Coordinate-based change listings
_ _ _ _
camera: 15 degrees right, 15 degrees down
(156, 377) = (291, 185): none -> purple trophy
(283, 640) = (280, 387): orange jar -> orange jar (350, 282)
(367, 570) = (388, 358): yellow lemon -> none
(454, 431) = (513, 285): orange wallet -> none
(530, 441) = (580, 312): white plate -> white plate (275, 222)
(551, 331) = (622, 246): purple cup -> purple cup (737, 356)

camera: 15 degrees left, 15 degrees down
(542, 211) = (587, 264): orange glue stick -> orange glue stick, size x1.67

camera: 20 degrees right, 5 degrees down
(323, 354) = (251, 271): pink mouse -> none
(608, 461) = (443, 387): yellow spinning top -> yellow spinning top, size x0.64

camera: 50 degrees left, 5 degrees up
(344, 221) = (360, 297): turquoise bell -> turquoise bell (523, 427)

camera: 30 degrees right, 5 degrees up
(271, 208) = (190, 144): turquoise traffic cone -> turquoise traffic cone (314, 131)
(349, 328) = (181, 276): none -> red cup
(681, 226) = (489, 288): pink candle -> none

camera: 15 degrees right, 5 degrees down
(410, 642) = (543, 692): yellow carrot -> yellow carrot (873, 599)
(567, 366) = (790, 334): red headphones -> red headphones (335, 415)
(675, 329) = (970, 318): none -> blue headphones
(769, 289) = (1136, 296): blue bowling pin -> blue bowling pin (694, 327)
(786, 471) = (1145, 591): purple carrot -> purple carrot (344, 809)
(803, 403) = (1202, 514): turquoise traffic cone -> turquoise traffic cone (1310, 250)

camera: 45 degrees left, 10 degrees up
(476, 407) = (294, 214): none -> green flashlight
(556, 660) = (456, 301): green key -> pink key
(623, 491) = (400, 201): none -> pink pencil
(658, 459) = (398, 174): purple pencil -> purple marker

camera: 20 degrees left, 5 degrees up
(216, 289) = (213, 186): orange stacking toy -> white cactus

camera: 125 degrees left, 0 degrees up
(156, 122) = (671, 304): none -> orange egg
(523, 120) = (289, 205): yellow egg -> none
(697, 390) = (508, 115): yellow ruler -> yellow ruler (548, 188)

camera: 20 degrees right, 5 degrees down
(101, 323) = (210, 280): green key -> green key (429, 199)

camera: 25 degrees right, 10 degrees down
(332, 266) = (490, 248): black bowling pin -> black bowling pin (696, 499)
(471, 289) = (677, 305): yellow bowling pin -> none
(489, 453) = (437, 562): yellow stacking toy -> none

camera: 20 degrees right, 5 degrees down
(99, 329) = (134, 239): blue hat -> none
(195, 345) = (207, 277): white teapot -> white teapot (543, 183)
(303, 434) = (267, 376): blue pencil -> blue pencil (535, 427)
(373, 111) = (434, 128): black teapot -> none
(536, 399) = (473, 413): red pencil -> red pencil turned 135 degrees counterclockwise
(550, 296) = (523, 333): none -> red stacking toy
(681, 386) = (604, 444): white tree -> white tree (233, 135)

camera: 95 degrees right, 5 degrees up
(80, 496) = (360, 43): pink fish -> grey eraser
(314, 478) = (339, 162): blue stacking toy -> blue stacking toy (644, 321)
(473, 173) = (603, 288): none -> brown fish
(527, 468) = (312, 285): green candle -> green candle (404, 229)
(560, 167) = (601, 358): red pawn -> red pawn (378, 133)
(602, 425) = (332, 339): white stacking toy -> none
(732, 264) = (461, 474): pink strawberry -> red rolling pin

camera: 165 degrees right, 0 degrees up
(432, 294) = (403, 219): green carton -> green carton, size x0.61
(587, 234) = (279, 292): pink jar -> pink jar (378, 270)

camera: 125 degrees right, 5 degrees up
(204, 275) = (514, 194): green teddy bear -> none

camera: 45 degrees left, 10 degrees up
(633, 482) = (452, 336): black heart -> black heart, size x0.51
_ _ _ _
_About this exercise_. Each line of the data in which the string "turquoise" appears needs to be copied.

_Answer section_.
(344, 221) = (360, 297): turquoise bell -> turquoise bell (523, 427)
(271, 208) = (190, 144): turquoise traffic cone -> turquoise traffic cone (314, 131)
(803, 403) = (1202, 514): turquoise traffic cone -> turquoise traffic cone (1310, 250)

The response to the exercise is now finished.